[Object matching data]
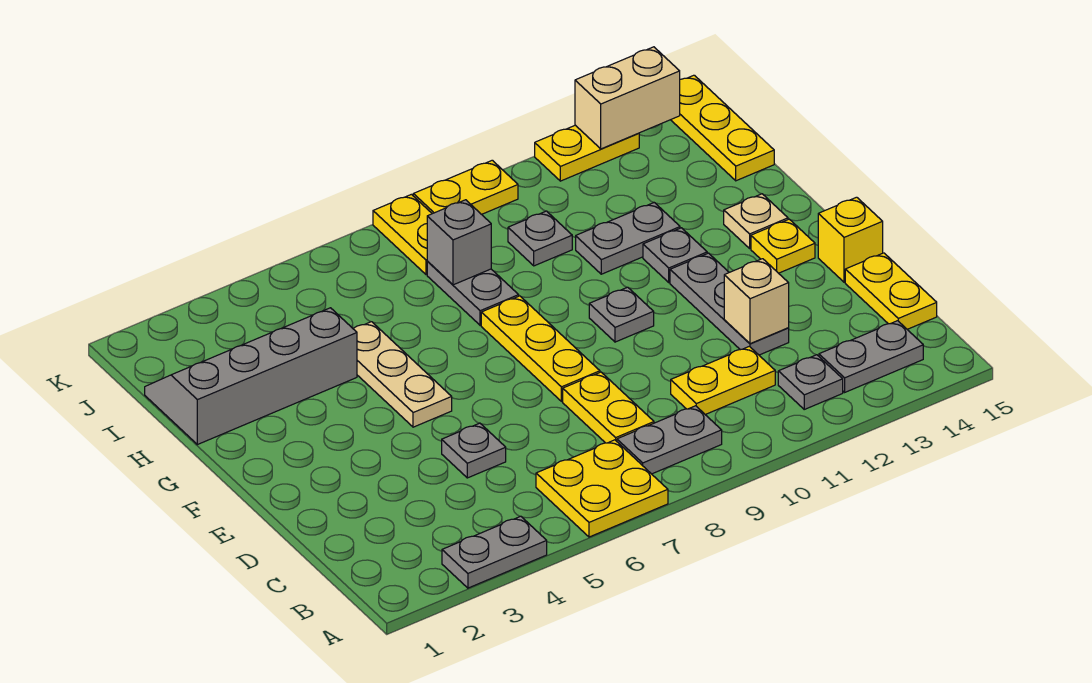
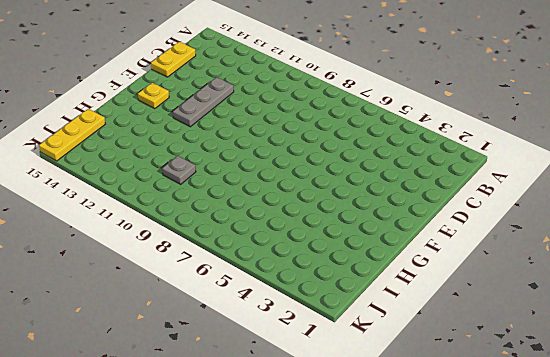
none -> grey plate A3:A4 level 1
none -> yellow plate A6:B7 level 1
none -> grey plate B8:B9 level 1

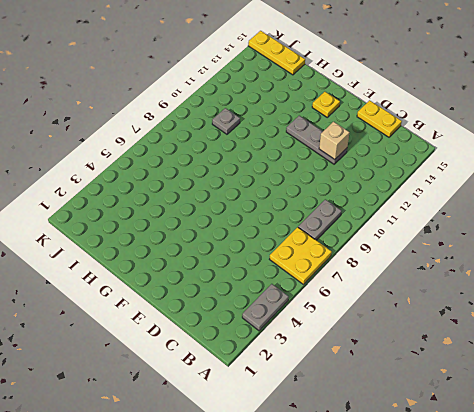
none -> grey plate B12 level 1
none -> grey plate B13:B14 level 1
none -> yellow plate C8:D8 level 1

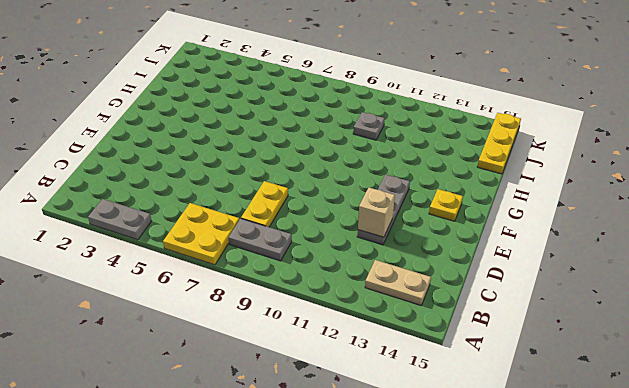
tan plate B13:B14 level 1 -> grey plate B13:B14 level 1
none -> grey plate B12 level 1
none -> yellow plate C10:C11 level 1
none -> yellow plate C15:D15 level 1

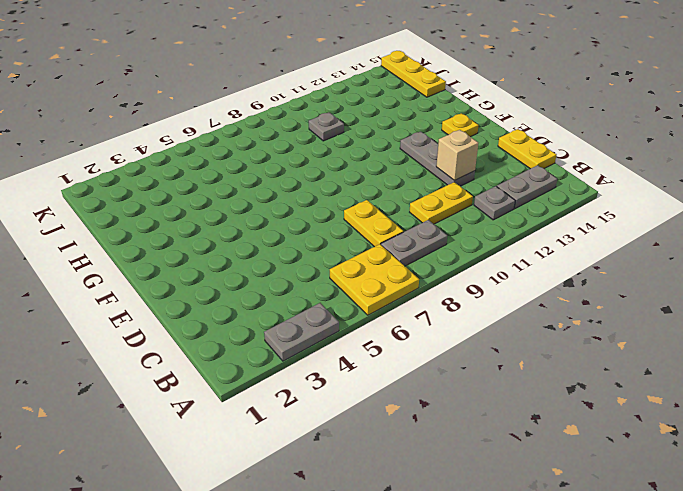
none -> grey plate D5 level 1
none -> yellow plate E8:G8 level 1
none -> yellow brick E15 level 1

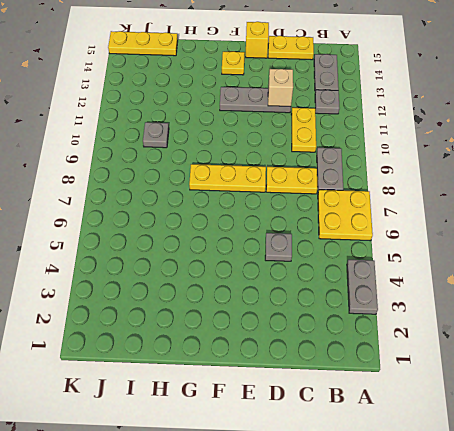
none -> tan plate F5:H5 level 1
none -> grey plate F10 level 1
none -> grey plate G12 level 1

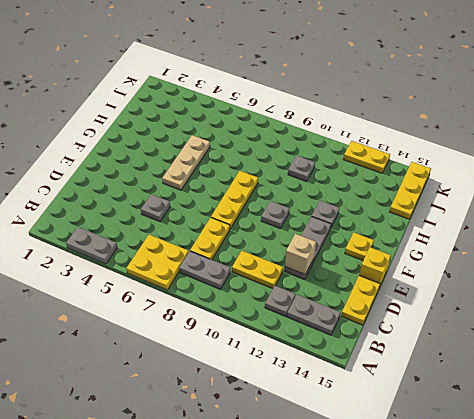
none -> tan plate G14 level 1
none -> grey slope H1:I4 level 1 top H
none -> grey plate H8:I8 level 1

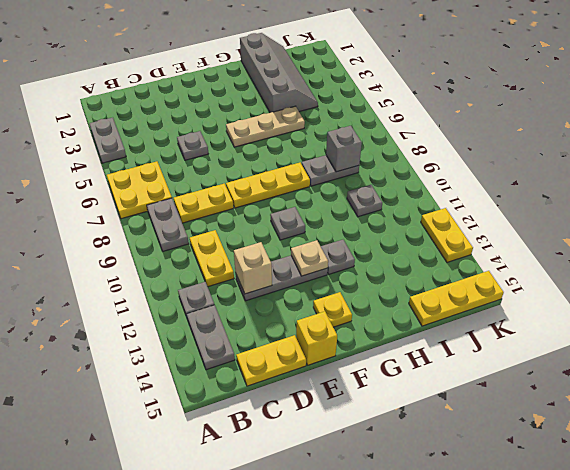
tan plate F12 level 2 -> tan plate G14 level 1
none -> grey plate H11:H12 level 1
none -> yellow plate J8:K8 level 1
none -> yellow plate K9:K10 level 1

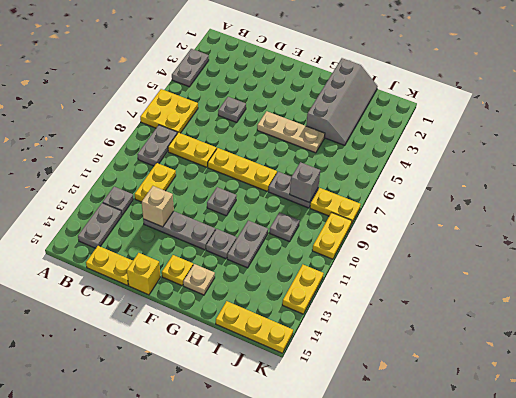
none -> tan brick K13:K14 level 2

● **Activity**
Every entry belongs in the answer exactly as written, but no picture does.

● **Response for this exercise**
none -> grey plate A3:A4 level 1
none -> yellow plate A6:B7 level 1
none -> grey plate B8:B9 level 1

none -> grey plate B12 level 1
none -> grey plate B13:B14 level 1
none -> yellow plate C8:D8 level 1

tan plate B13:B14 level 1 -> grey plate B13:B14 level 1
none -> grey plate B12 level 1
none -> yellow plate C10:C11 level 1
none -> yellow plate C15:D15 level 1

none -> grey plate D5 level 1
none -> yellow plate E8:G8 level 1
none -> yellow brick E15 level 1

none -> tan plate F5:H5 level 1
none -> grey plate F10 level 1
none -> grey plate G12 level 1

none -> tan plate G14 level 1
none -> grey slope H1:I4 level 1 top H
none -> grey plate H8:I8 level 1

tan plate F12 level 2 -> tan plate G14 level 1
none -> grey plate H11:H12 level 1
none -> yellow plate J8:K8 level 1
none -> yellow plate K9:K10 level 1

none -> tan brick K13:K14 level 2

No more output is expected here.